Data listing

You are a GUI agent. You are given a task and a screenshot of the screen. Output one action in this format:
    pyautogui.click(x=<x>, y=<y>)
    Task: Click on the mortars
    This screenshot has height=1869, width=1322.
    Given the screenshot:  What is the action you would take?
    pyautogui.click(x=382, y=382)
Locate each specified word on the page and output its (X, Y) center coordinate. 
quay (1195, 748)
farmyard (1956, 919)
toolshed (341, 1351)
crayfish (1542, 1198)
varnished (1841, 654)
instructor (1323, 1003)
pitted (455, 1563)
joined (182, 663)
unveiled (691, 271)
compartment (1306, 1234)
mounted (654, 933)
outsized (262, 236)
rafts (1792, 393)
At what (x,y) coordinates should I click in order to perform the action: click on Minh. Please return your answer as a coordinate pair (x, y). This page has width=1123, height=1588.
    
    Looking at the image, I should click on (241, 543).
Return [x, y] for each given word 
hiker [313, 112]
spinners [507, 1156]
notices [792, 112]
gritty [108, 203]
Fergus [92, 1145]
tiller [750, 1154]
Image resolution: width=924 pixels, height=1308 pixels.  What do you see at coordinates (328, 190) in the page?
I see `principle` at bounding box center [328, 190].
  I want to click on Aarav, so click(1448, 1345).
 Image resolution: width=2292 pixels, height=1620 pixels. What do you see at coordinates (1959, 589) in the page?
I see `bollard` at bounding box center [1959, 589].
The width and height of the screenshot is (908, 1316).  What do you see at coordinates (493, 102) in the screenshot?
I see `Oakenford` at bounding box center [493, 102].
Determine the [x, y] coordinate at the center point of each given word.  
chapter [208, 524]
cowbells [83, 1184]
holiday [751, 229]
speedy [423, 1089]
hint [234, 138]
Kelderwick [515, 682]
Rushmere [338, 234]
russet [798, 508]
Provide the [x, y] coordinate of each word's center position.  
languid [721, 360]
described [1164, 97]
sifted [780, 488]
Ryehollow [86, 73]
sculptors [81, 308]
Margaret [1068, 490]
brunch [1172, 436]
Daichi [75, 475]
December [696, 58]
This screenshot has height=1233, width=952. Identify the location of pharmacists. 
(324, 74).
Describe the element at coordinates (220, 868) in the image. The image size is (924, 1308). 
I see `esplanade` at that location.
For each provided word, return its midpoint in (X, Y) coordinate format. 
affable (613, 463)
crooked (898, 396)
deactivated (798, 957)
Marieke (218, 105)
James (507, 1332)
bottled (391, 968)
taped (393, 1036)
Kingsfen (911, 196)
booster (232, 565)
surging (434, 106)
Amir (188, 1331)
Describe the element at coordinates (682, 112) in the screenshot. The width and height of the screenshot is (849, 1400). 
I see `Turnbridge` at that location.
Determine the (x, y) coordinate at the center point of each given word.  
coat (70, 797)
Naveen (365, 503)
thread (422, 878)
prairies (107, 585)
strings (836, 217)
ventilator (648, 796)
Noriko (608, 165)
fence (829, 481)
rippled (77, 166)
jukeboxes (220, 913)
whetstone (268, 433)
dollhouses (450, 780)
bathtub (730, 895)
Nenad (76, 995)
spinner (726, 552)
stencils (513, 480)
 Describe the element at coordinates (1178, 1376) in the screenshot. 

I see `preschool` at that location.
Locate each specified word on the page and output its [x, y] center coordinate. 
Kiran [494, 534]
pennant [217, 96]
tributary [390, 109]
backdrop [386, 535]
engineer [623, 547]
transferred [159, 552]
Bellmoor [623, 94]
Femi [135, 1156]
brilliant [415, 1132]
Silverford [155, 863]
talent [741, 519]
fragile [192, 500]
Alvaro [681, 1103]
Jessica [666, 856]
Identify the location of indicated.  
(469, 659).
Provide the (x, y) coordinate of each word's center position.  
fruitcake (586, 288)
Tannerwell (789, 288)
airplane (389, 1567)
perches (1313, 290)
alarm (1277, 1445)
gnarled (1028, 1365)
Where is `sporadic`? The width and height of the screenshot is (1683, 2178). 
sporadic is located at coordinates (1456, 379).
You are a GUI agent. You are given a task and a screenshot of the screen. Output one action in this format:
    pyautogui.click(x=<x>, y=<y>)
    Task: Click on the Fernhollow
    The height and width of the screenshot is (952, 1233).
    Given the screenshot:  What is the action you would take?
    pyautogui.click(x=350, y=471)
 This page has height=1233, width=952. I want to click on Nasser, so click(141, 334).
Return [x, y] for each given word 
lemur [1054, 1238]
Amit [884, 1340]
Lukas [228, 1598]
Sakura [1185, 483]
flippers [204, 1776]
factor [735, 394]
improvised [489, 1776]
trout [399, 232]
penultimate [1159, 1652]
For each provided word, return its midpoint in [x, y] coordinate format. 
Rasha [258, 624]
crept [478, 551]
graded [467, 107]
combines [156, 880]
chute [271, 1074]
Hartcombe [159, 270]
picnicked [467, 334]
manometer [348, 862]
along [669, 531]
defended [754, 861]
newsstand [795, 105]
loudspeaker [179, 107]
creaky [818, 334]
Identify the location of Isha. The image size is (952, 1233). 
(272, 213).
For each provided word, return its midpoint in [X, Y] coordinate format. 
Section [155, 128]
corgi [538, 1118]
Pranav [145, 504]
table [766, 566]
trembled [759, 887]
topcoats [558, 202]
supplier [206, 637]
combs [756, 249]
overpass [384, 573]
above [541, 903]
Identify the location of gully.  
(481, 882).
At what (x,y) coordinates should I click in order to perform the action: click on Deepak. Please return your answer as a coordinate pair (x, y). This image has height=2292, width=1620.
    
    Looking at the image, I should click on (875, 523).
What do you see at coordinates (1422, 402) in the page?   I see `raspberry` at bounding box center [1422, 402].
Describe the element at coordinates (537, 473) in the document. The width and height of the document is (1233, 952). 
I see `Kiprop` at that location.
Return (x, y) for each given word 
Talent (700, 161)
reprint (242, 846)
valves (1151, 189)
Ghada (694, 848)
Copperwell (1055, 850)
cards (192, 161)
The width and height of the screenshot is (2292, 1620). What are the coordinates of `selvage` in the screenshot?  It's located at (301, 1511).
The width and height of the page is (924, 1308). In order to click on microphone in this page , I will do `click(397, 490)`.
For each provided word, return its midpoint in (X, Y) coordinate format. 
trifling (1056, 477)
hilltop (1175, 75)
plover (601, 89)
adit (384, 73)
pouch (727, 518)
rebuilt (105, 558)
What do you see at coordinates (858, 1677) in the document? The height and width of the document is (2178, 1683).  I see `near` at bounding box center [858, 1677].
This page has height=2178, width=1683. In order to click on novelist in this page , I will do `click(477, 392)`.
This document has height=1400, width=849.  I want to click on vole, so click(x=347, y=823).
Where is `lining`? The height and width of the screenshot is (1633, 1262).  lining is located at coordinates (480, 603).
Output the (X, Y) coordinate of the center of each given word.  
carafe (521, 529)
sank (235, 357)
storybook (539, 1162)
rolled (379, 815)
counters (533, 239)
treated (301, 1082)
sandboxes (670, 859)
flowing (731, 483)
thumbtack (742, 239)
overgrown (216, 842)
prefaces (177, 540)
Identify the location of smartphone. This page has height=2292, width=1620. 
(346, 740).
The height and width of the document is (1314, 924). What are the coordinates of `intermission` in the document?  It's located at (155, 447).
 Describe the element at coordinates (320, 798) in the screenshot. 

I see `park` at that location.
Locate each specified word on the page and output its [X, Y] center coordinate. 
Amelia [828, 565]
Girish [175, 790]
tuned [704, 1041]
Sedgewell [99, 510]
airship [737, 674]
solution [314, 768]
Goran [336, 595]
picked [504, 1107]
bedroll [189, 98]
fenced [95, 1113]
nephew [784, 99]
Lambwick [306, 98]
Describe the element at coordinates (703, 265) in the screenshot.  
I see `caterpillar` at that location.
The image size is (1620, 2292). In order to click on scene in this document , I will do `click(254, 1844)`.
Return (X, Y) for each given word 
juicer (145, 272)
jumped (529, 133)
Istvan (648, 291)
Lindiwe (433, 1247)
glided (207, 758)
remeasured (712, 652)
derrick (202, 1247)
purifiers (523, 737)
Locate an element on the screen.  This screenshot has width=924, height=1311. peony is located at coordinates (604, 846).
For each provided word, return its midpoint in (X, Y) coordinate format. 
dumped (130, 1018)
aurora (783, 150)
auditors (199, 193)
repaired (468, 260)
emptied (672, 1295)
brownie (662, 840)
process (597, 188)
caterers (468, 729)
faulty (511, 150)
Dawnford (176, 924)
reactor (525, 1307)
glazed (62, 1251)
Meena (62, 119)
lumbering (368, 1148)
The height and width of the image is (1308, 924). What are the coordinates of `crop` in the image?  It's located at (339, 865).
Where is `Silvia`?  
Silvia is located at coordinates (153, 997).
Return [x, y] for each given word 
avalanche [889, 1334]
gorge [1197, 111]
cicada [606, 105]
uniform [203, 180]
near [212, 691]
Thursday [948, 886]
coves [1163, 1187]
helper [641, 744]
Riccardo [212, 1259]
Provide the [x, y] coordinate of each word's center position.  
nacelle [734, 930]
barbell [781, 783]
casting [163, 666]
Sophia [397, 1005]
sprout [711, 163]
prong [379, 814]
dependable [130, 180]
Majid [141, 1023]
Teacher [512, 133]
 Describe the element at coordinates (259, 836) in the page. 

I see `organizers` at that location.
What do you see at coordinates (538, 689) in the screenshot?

Your goal
Reproduce the items from the line with "Output the (X, Y)" to the line with "prefaces (177, 540)", keeping the request and the words unchanged and scaling every coordinate in the answers by 0.5, rounded to whole numbers with halves going up.

Finished answer
Output the (X, Y) coordinate of the center of each given word.  
carafe (261, 265)
sank (118, 179)
storybook (270, 581)
rolled (190, 408)
counters (267, 120)
treated (151, 541)
sandboxes (335, 430)
flowing (366, 242)
thumbtack (371, 120)
overgrown (108, 421)
prefaces (89, 270)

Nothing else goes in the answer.